▸ INSTRUCTIONS FOR THE TASK
Please quote exactly the lines below from the line containing "(323, 402) = (534, 339): green" to the line containing "(294, 305) = (537, 341): grey", both lines included, and nothing else.

▸ RECORDS SHOWN
━━━━━━━━━━

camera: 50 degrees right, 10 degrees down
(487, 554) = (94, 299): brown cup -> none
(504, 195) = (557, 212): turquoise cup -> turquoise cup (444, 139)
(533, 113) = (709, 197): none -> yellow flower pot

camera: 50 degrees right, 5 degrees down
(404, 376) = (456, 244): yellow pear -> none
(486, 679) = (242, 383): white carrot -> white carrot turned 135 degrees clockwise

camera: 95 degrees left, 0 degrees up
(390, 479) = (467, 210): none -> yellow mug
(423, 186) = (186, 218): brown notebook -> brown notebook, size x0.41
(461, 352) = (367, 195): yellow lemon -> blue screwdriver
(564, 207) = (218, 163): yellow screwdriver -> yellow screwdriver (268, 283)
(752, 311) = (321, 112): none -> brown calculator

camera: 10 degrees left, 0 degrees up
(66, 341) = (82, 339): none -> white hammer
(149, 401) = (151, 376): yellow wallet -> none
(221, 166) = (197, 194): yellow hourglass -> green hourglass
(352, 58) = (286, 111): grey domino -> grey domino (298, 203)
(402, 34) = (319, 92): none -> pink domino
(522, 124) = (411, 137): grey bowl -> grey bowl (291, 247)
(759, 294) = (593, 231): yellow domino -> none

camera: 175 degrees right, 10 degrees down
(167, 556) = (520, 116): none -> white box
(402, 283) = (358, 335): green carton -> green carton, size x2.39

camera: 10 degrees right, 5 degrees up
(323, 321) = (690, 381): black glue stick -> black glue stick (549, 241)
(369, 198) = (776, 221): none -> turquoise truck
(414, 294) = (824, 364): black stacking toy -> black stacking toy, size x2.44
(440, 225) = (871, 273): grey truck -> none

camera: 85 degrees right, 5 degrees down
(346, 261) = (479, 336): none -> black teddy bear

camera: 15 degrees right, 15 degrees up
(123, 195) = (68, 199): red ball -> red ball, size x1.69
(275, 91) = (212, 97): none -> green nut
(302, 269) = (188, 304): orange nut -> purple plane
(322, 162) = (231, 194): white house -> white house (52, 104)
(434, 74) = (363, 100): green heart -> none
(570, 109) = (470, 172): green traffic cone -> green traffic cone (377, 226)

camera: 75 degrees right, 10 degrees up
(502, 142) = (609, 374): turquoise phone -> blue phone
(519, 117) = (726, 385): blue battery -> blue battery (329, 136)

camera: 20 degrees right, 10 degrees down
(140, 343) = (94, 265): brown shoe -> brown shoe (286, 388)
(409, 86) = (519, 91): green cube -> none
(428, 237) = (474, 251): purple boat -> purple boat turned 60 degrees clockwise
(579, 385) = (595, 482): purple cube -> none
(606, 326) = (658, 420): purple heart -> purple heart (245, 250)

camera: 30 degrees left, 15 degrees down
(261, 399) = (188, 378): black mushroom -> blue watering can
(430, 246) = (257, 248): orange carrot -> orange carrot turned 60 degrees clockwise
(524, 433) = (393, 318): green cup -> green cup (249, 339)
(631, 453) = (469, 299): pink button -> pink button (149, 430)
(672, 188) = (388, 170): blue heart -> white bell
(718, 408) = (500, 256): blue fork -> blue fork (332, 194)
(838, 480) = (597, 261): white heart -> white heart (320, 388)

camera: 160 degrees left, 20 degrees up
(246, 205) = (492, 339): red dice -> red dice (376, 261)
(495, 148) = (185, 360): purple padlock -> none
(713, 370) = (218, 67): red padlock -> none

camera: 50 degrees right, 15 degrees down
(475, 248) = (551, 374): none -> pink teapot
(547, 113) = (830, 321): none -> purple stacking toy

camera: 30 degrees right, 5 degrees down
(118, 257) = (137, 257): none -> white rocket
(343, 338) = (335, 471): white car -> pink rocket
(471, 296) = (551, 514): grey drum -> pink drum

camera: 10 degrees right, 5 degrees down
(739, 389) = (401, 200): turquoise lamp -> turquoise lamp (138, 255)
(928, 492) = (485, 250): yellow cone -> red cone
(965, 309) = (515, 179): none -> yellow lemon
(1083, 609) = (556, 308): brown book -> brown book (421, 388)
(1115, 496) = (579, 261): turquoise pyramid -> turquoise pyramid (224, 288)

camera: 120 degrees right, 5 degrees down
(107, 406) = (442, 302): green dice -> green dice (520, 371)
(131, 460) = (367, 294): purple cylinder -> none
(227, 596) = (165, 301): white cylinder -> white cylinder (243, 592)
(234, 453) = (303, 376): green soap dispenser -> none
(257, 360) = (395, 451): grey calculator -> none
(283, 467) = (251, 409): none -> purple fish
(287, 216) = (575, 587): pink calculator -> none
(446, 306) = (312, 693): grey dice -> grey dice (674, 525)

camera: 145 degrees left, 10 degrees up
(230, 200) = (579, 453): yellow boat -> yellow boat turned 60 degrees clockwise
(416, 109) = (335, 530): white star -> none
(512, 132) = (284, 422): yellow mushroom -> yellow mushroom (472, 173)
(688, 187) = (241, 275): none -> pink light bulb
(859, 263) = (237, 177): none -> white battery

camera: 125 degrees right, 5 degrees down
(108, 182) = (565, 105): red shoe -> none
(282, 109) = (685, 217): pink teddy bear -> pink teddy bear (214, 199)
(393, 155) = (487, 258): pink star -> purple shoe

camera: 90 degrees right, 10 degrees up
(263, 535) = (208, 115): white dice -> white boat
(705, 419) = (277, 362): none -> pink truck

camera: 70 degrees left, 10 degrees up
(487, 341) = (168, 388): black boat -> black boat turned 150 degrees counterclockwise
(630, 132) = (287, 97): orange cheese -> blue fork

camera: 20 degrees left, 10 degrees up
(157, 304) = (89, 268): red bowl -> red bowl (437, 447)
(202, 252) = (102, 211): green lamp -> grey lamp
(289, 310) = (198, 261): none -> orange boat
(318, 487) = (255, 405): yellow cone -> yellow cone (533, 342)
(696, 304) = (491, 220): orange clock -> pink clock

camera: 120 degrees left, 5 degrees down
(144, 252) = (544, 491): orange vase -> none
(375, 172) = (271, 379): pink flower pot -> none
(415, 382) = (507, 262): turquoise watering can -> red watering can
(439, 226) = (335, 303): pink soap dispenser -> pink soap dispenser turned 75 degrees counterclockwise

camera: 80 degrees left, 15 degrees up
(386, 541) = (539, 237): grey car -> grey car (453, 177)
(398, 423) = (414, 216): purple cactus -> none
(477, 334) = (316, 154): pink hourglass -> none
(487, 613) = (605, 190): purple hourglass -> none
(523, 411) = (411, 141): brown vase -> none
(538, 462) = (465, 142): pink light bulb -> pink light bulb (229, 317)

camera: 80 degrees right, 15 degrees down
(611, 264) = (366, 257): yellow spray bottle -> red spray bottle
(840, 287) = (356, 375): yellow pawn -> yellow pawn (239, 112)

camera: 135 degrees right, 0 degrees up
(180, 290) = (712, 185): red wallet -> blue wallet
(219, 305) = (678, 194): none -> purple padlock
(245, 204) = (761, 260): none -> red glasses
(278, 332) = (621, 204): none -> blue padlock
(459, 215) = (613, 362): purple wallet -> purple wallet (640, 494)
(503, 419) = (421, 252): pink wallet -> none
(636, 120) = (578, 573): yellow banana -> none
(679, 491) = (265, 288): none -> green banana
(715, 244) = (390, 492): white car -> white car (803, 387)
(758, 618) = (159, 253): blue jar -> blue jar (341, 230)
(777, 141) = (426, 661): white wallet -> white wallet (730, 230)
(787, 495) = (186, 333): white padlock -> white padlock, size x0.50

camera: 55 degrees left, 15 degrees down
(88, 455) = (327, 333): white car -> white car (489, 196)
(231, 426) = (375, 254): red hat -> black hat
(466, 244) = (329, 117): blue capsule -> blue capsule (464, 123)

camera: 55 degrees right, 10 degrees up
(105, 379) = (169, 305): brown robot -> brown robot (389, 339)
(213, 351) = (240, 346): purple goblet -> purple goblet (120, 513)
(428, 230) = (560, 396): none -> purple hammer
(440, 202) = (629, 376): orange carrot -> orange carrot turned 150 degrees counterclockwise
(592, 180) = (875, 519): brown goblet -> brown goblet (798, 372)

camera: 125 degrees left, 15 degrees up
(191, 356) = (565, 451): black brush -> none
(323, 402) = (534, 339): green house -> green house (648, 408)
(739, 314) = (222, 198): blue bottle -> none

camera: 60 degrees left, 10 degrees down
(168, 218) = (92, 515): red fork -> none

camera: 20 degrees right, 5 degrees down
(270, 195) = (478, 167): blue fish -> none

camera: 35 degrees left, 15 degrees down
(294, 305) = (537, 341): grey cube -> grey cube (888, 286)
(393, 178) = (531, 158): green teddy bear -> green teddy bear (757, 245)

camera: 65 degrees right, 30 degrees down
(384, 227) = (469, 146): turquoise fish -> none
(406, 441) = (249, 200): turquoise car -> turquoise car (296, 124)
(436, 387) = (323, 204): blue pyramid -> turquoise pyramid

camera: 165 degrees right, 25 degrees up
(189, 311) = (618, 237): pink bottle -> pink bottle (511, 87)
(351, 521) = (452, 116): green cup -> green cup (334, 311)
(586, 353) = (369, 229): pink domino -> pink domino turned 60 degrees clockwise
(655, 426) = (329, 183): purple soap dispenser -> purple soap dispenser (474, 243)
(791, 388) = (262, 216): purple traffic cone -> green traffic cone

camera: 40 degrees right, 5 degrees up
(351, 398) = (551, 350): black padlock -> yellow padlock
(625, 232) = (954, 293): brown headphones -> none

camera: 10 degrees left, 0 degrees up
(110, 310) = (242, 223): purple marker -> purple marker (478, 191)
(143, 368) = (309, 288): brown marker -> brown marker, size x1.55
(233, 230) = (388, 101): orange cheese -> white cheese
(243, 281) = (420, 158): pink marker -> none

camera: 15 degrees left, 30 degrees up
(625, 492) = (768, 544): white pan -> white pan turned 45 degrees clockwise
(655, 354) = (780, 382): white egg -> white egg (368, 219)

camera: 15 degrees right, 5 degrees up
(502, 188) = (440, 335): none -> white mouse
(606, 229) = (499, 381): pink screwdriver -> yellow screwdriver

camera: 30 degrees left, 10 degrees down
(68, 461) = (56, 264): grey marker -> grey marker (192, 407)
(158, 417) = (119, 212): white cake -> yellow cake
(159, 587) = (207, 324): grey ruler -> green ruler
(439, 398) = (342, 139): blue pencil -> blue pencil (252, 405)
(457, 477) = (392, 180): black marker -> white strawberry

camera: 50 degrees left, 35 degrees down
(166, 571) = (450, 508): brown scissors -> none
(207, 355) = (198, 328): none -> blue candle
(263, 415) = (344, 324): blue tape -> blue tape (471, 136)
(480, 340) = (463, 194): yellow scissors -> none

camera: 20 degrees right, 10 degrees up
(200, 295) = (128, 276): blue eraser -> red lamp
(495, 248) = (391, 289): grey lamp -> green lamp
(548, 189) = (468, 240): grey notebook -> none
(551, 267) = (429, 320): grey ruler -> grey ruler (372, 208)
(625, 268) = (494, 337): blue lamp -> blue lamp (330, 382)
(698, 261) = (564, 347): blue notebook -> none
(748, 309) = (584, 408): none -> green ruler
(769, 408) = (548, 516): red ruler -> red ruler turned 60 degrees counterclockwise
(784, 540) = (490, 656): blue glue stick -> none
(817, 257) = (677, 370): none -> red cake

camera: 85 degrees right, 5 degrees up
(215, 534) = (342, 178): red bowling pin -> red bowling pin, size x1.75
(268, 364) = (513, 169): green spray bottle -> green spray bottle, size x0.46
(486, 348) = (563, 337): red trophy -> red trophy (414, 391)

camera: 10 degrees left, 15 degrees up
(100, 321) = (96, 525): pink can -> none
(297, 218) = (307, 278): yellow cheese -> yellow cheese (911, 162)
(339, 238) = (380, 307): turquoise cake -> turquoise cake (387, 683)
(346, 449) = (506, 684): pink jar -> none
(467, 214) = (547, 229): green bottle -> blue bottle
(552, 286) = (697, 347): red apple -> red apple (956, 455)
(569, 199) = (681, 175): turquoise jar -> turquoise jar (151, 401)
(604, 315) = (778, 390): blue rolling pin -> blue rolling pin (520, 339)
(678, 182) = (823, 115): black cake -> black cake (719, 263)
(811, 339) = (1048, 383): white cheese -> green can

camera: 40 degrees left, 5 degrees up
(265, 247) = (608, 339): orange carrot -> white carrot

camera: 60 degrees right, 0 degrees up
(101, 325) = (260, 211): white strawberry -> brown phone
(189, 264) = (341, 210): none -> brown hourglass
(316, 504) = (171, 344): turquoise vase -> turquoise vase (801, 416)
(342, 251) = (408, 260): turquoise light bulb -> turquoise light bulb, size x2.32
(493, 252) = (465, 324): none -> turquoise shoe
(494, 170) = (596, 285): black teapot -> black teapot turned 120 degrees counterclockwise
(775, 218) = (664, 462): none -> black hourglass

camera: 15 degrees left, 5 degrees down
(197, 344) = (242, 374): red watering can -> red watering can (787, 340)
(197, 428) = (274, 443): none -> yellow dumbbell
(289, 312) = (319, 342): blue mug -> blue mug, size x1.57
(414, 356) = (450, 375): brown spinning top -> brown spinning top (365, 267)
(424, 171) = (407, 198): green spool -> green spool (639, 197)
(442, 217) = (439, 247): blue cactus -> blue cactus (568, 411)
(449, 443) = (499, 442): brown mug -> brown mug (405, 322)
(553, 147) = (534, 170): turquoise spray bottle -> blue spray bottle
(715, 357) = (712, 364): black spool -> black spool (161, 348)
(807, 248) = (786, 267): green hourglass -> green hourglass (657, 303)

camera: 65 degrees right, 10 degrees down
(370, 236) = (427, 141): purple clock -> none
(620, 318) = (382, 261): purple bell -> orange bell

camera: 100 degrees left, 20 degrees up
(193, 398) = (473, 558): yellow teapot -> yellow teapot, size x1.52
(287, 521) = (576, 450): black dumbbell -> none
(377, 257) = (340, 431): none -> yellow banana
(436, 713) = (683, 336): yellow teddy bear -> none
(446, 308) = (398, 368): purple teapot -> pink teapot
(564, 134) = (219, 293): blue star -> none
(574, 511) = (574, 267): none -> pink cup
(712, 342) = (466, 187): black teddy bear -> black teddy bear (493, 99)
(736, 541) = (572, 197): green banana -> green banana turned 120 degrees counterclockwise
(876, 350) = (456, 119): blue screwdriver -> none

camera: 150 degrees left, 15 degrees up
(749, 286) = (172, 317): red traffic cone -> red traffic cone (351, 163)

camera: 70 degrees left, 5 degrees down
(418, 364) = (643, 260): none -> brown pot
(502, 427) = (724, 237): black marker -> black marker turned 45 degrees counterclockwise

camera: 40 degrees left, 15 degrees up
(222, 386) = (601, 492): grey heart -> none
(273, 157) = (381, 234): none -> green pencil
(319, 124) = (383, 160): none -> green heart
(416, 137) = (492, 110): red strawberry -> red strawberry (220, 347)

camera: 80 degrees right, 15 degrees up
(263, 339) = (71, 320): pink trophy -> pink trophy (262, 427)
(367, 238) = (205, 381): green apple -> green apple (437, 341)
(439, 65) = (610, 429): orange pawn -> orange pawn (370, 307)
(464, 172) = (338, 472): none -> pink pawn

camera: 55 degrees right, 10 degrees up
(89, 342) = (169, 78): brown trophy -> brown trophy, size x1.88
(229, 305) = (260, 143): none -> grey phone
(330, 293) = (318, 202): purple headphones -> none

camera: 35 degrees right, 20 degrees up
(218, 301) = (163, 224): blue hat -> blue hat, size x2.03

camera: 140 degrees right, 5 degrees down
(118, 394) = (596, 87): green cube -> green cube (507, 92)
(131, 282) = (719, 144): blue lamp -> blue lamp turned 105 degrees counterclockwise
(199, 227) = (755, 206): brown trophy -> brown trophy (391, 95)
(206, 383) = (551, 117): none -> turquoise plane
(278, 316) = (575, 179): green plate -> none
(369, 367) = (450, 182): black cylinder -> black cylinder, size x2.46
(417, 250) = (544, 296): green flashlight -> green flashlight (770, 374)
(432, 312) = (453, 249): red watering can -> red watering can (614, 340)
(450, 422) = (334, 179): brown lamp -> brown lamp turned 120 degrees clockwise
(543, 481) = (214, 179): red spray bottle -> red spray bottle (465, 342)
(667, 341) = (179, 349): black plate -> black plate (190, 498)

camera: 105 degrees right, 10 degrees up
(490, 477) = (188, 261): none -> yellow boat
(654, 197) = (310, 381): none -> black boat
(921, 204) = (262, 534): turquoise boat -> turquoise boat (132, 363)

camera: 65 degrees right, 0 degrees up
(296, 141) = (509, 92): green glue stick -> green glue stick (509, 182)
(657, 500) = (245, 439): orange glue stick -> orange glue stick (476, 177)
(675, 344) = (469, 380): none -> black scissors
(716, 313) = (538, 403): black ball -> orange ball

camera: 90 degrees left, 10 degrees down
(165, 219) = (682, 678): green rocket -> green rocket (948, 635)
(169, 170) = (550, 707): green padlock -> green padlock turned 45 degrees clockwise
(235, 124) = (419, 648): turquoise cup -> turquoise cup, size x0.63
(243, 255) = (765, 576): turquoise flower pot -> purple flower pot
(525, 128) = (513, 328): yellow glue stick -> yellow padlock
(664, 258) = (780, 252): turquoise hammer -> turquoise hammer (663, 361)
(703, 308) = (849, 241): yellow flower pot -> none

━━━━━━━━━━

▸ WRITTEN RESPONSE
(323, 402) = (534, 339): green house -> green house (648, 408)
(739, 314) = (222, 198): blue bottle -> none

camera: 60 degrees left, 10 degrees down
(168, 218) = (92, 515): red fork -> none

camera: 20 degrees right, 5 degrees down
(270, 195) = (478, 167): blue fish -> none

camera: 35 degrees left, 15 degrees down
(294, 305) = (537, 341): grey cube -> grey cube (888, 286)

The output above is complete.